━━ Dataset records ━━

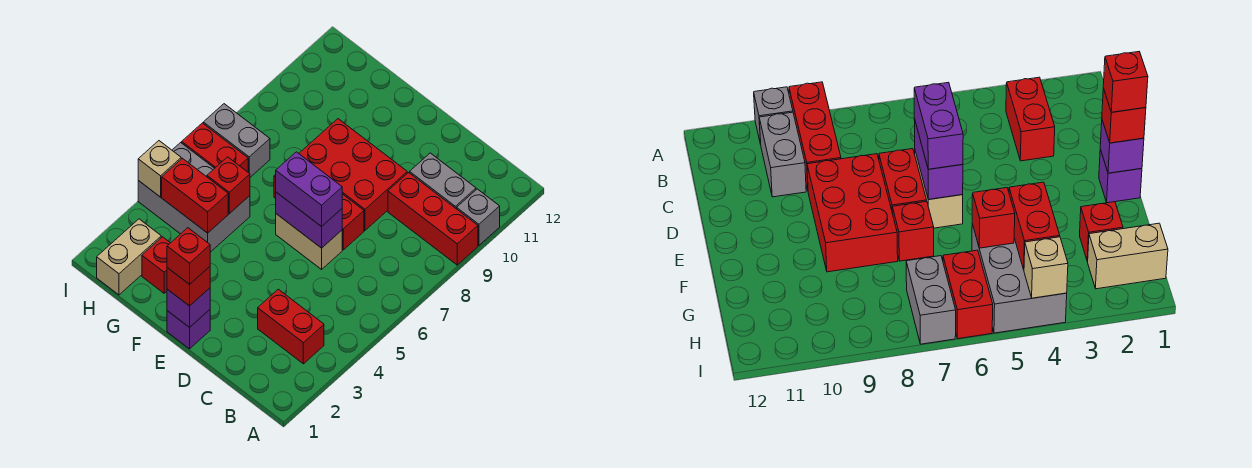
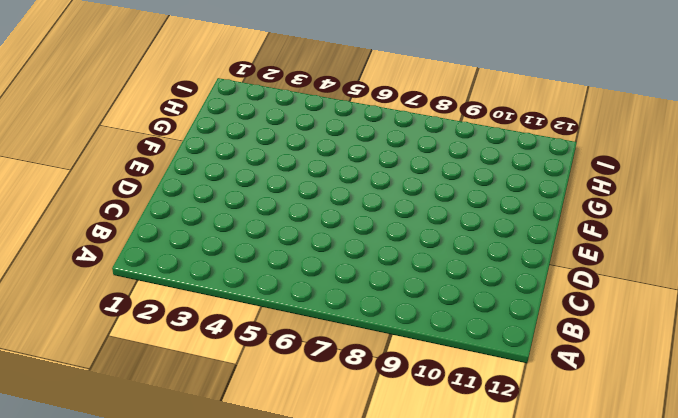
none -> red brick A9:C9 level 1
none -> grey brick A10 level 1
none -> red brick B3:C3 level 1

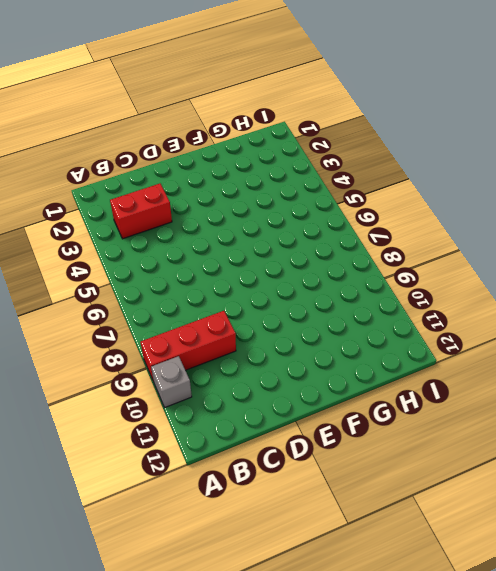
none -> grey brick B10:C10 level 1
none -> tan brick D6:E6 level 1
none -> red brick D7:E7 level 1

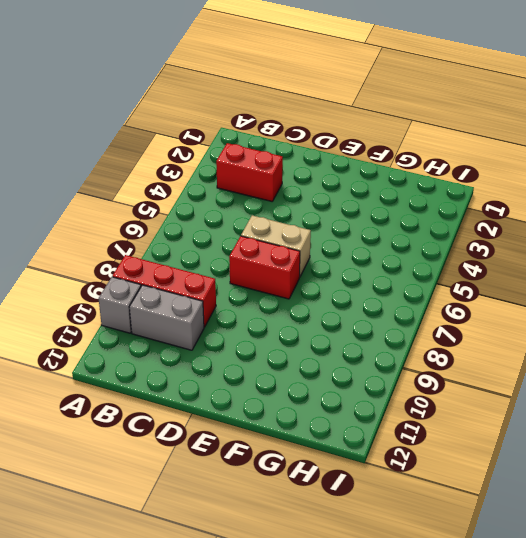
none -> red brick D8:F9 level 1
none -> purple brick E1 level 1
none -> red brick F7 level 1

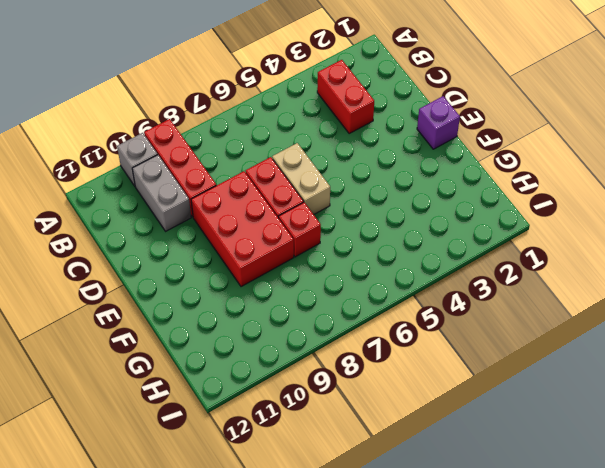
none -> red brick G2 level 1
none -> grey brick G4:I5 level 1
none -> tan brick H1:H2 level 1

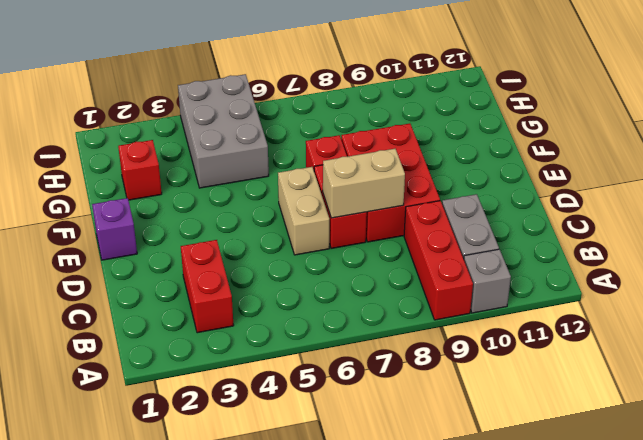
tan brick D7:D8 level 2 -> tan brick H1:H2 level 1
none -> red brick H6:I6 level 1
none -> grey brick H7:I7 level 1
none -> purple brick D6:E6 level 2

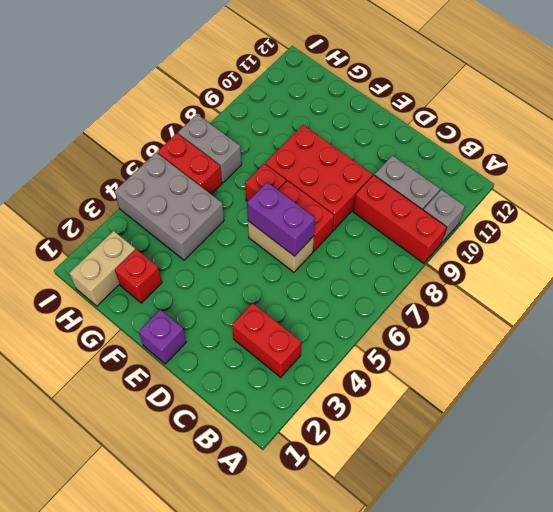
none -> purple brick E1 level 2
none -> red brick G4:H4 level 2
none -> red brick G5 level 2

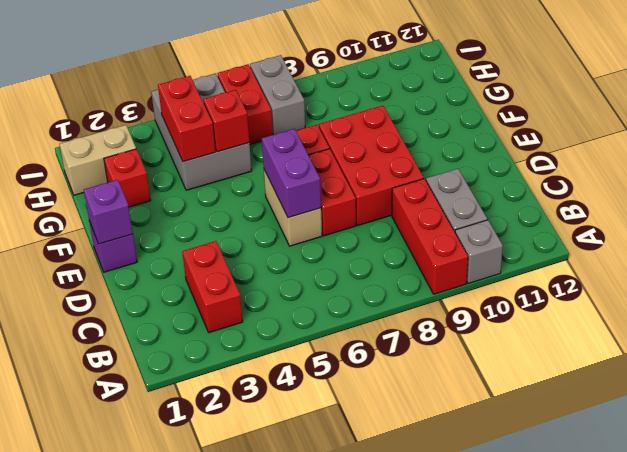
none -> tan brick I4 level 2
none -> purple brick D6:E6 level 3
none -> red brick E1 level 3

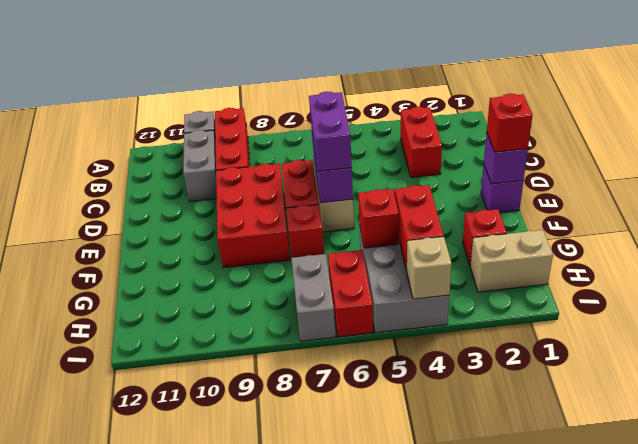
none -> red brick E1 level 4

━━━

Work order:
Quote the entries above word for word. Leave the images out.

Written solution:
none -> red brick A9:C9 level 1
none -> grey brick A10 level 1
none -> red brick B3:C3 level 1

none -> grey brick B10:C10 level 1
none -> tan brick D6:E6 level 1
none -> red brick D7:E7 level 1

none -> red brick D8:F9 level 1
none -> purple brick E1 level 1
none -> red brick F7 level 1

none -> red brick G2 level 1
none -> grey brick G4:I5 level 1
none -> tan brick H1:H2 level 1

tan brick D7:D8 level 2 -> tan brick H1:H2 level 1
none -> red brick H6:I6 level 1
none -> grey brick H7:I7 level 1
none -> purple brick D6:E6 level 2

none -> purple brick E1 level 2
none -> red brick G4:H4 level 2
none -> red brick G5 level 2

none -> tan brick I4 level 2
none -> purple brick D6:E6 level 3
none -> red brick E1 level 3

none -> red brick E1 level 4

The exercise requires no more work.